EXERCISE PROMPT:
Answer with the exact lines of the following material from the one containing "pink rectangle: rotated" through the one containing "blue triangle: rotated 36 degrees clockwise", both end lines included.

DATASET EXTRACT:
○ ○ ○ ○
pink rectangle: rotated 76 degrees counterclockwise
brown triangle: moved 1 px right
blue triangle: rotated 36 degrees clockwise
○ ○ ○ ○
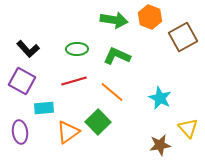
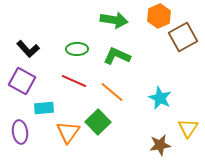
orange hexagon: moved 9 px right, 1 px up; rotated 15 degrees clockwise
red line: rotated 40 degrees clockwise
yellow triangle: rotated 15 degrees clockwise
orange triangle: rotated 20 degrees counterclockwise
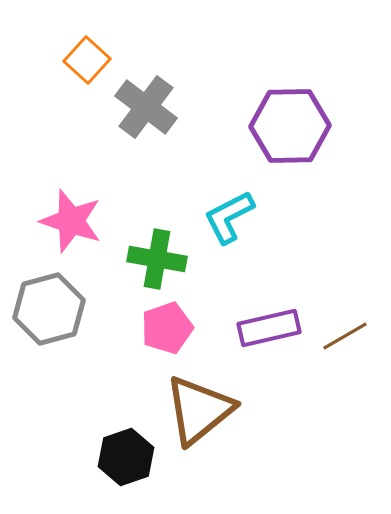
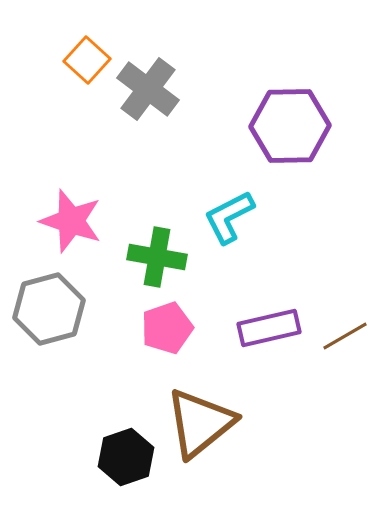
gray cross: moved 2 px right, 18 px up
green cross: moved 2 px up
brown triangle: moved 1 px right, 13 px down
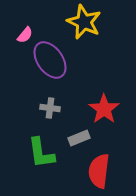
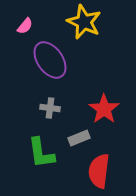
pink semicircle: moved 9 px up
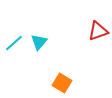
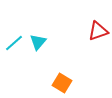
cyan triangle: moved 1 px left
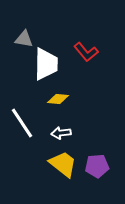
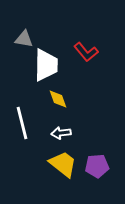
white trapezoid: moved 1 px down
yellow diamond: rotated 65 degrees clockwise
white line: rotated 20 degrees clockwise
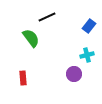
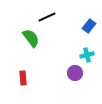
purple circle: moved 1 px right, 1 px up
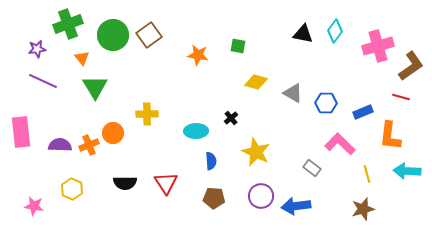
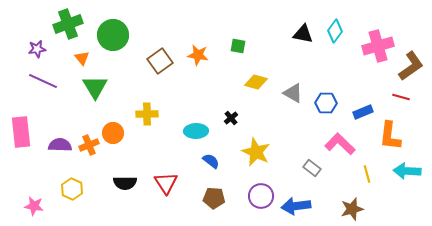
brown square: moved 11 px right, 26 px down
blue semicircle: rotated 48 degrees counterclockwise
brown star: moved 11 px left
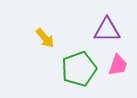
○ ○ ○ ○
EXPECTED ANSWER:
pink rectangle: rotated 76 degrees counterclockwise
brown triangle: moved 1 px right
blue triangle: rotated 36 degrees clockwise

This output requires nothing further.